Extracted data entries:
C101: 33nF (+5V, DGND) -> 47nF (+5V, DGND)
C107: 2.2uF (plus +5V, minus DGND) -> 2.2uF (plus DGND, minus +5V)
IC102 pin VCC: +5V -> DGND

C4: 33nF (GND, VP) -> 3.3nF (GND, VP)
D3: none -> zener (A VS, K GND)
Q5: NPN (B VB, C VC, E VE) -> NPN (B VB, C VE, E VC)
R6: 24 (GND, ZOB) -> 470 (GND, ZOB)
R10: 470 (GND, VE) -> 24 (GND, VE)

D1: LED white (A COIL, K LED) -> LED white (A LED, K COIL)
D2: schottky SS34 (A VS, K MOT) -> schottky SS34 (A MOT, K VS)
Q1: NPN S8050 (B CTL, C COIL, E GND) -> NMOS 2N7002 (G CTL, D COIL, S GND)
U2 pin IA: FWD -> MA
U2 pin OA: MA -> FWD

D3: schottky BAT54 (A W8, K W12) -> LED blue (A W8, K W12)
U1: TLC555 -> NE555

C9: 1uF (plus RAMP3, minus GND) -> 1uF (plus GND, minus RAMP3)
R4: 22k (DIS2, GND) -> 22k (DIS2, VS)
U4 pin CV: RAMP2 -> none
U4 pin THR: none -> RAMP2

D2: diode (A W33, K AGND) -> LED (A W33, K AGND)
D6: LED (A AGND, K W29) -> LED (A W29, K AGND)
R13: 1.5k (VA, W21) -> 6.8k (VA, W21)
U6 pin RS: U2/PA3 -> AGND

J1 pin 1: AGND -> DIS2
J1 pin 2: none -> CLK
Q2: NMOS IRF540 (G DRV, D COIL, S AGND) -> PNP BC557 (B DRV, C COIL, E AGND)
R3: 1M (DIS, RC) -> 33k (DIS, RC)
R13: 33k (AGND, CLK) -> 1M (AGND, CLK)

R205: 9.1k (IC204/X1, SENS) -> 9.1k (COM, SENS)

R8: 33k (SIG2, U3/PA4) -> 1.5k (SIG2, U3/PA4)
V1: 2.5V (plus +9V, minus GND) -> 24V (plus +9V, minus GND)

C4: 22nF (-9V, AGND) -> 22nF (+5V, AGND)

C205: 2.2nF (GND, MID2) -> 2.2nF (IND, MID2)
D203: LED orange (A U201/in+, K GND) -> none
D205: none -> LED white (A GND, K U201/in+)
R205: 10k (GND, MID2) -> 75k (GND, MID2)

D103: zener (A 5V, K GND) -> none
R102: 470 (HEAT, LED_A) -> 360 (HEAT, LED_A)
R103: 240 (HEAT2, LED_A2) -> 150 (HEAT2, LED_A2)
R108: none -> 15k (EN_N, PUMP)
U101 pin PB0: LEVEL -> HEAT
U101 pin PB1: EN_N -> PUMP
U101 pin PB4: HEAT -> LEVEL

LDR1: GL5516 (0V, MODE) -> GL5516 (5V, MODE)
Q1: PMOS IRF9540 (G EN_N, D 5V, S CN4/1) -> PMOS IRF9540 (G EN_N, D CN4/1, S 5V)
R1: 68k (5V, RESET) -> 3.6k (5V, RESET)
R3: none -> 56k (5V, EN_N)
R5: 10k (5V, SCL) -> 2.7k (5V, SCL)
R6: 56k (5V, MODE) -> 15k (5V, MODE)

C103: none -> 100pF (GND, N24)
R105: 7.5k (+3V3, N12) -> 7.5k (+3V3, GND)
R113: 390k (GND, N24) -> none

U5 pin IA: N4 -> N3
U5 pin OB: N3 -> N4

TASK REQUIREMENTS> Among the entries above, the line containing "C9: 1uF (plus", the line containing "J1 pin 2: none -> CLK", and all lines between them are to be restated word for word; nothing else belongs in the reply.

SOLUTION TO THIS EXERCISE>
C9: 1uF (plus RAMP3, minus GND) -> 1uF (plus GND, minus RAMP3)
R4: 22k (DIS2, GND) -> 22k (DIS2, VS)
U4 pin CV: RAMP2 -> none
U4 pin THR: none -> RAMP2

D2: diode (A W33, K AGND) -> LED (A W33, K AGND)
D6: LED (A AGND, K W29) -> LED (A W29, K AGND)
R13: 1.5k (VA, W21) -> 6.8k (VA, W21)
U6 pin RS: U2/PA3 -> AGND

J1 pin 1: AGND -> DIS2
J1 pin 2: none -> CLK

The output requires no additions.